[Scene change data]
'''
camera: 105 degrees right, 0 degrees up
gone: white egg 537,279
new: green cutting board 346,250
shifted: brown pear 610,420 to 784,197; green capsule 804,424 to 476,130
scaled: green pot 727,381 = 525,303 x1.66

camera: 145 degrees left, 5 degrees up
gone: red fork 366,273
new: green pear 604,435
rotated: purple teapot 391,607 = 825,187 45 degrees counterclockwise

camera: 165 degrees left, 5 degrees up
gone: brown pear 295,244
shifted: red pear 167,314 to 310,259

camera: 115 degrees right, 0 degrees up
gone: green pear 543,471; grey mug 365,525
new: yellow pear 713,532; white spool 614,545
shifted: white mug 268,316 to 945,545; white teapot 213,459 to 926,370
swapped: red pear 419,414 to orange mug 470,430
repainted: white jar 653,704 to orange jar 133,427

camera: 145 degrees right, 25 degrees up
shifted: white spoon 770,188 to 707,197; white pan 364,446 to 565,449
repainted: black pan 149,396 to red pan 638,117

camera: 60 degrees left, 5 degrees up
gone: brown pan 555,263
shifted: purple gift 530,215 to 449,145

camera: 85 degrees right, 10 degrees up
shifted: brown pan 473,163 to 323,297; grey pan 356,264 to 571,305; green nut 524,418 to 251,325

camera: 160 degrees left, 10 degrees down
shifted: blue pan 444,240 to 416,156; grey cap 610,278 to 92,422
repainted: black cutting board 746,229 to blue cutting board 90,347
'''
### ACTION ITEM
Begin at the line above that has "new: green cutting board 346,250" and stop after the line that has "shifted: brown pear", copying each line exactly and adding nothing else.

### REPLY TO THE TASK
new: green cutting board 346,250
shifted: brown pear 610,420 to 784,197; green capsule 804,424 to 476,130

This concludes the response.